EXERCISE DESCRIPTION – An exact transcription of the lines from the one holding "exchanged | road" to the end of the entries below, and nothing more, is the required answer. Please omit the pictures.

EXTRACTED DATA –
· · ·

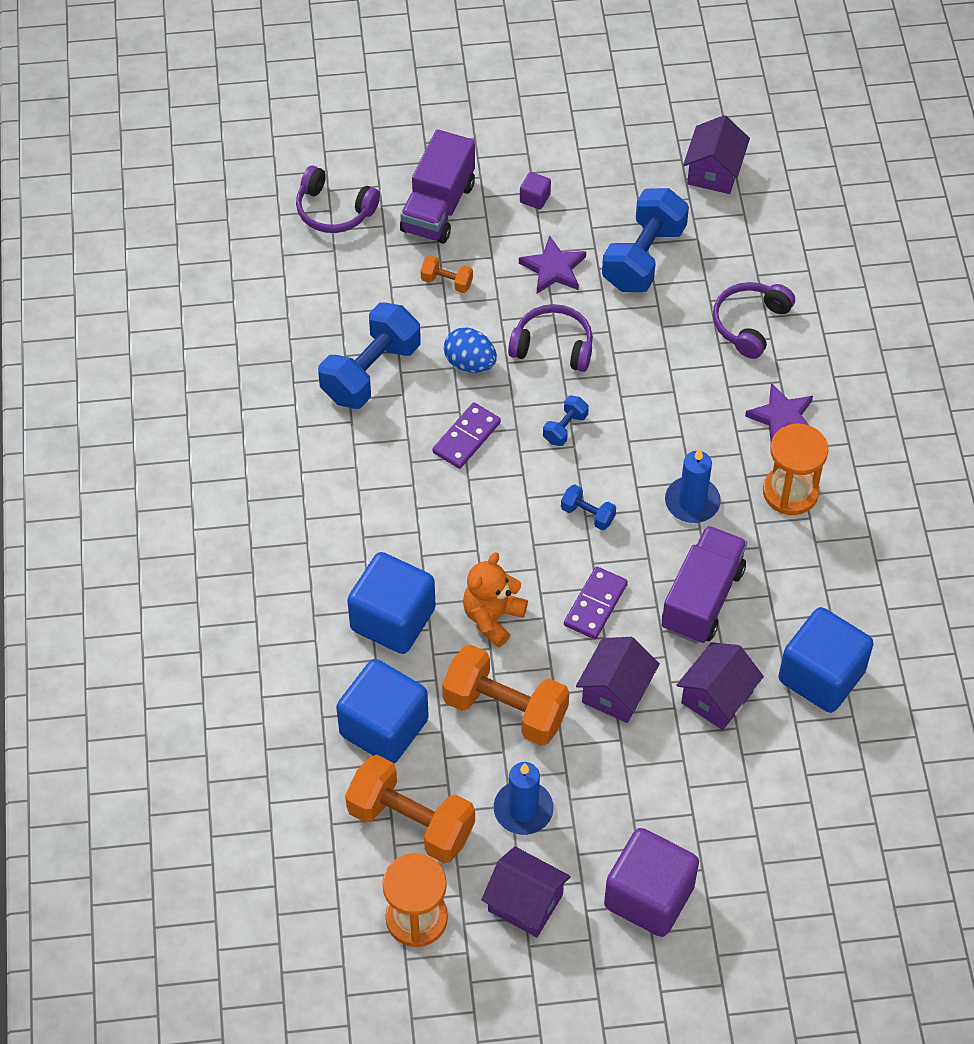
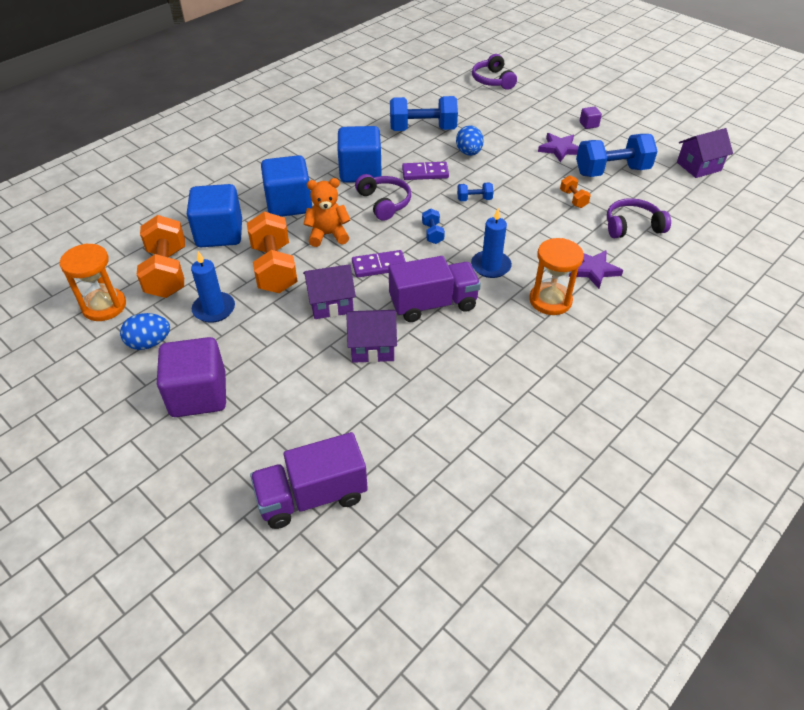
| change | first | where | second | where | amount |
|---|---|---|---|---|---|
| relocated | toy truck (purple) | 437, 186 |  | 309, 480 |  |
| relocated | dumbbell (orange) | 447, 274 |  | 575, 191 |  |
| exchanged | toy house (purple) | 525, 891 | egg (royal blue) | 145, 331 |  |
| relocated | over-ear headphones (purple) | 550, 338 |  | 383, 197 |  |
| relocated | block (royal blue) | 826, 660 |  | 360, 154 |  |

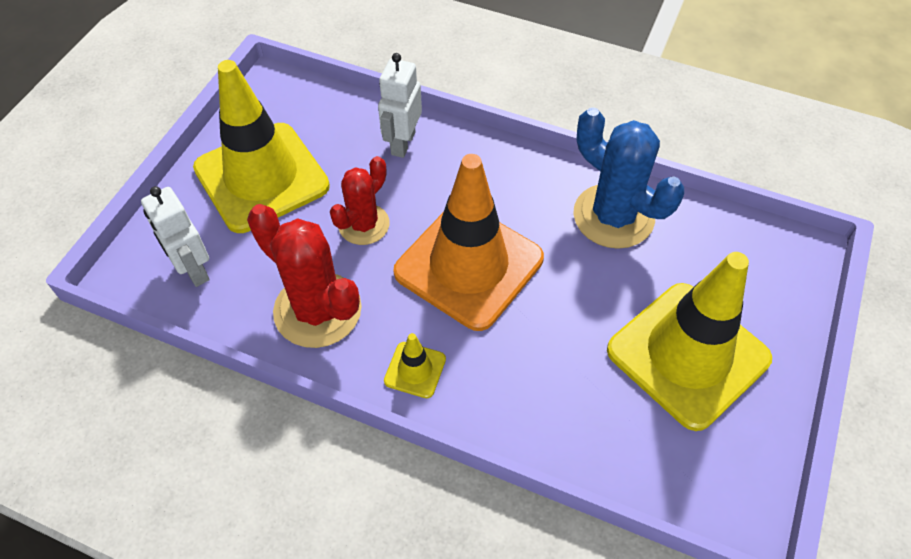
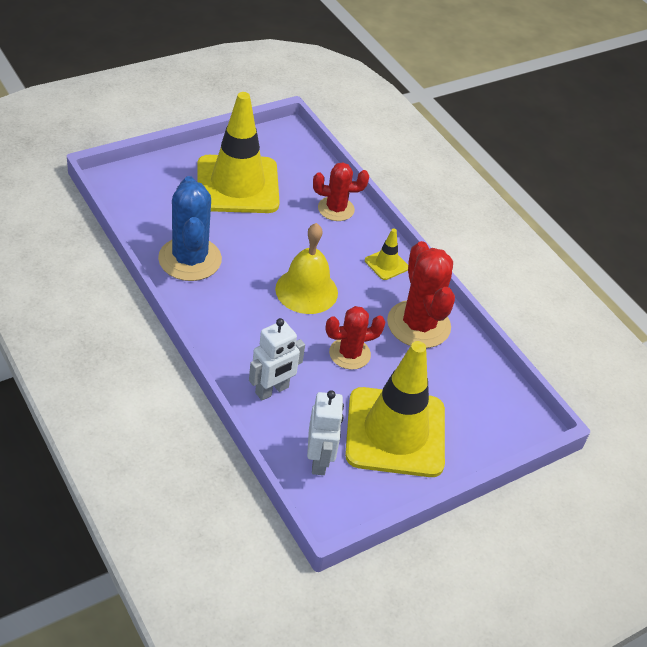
| change | first | where | second | where | amount |
|---|---|---|---|---|---|
| relocated | toy robot (pure white) | 175, 236 |  | 325, 432 |  |
| exchanged | road cone (orange) | 468, 242 | hand bell (golden) | 306, 268 |  |
| appeared |  |  | saguaro cactus (crimson) | 341, 191 |  |

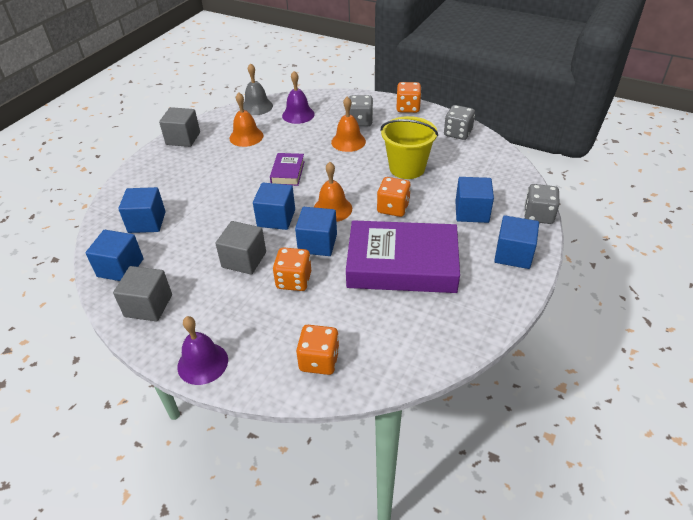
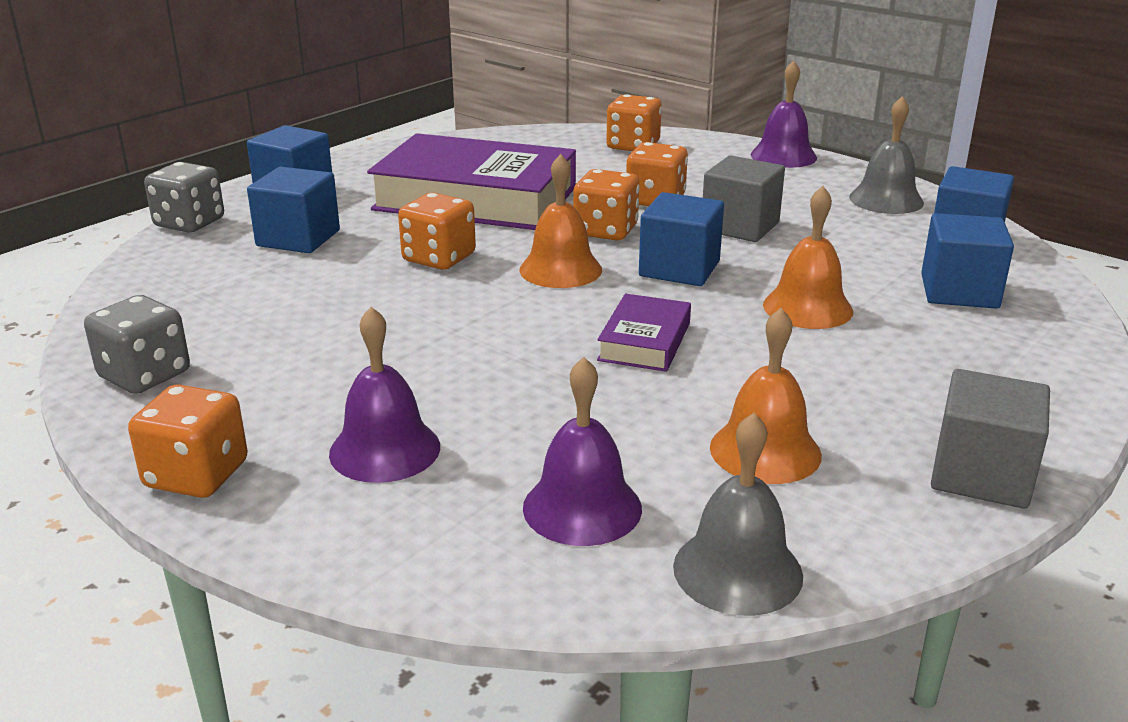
| change | first | where | second | where | amount |
|---|---|---|---|---|---|
| exchanged | block (grey) | 142, 294 | hand bell (grey) | 886, 155 |  |
| exchanged | block (royal blue) | 316, 231 | die (orange) | 606, 205 |  |
| relocated | hand bell (orange) | 348, 124 |  | 808, 257 |  |
| exchanged | die (grey) | 361, 110 | hand bell (purple) | 384, 395 |  |
| missing | sand bucket (golden) | 409, 147 |  |  |  |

· · ·

TASK OUTPUT –
| exchanged | road cone (orange) | 468, 242 | hand bell (golden) | 306, 268 |  |
| appeared |  |  | saguaro cactus (crimson) | 341, 191 |  |

| change | first | where | second | where | amount |
|---|---|---|---|---|---|
| exchanged | block (grey) | 142, 294 | hand bell (grey) | 886, 155 |  |
| exchanged | block (royal blue) | 316, 231 | die (orange) | 606, 205 |  |
| relocated | hand bell (orange) | 348, 124 |  | 808, 257 |  |
| exchanged | die (grey) | 361, 110 | hand bell (purple) | 384, 395 |  |
| missing | sand bucket (golden) | 409, 147 |  |  |  |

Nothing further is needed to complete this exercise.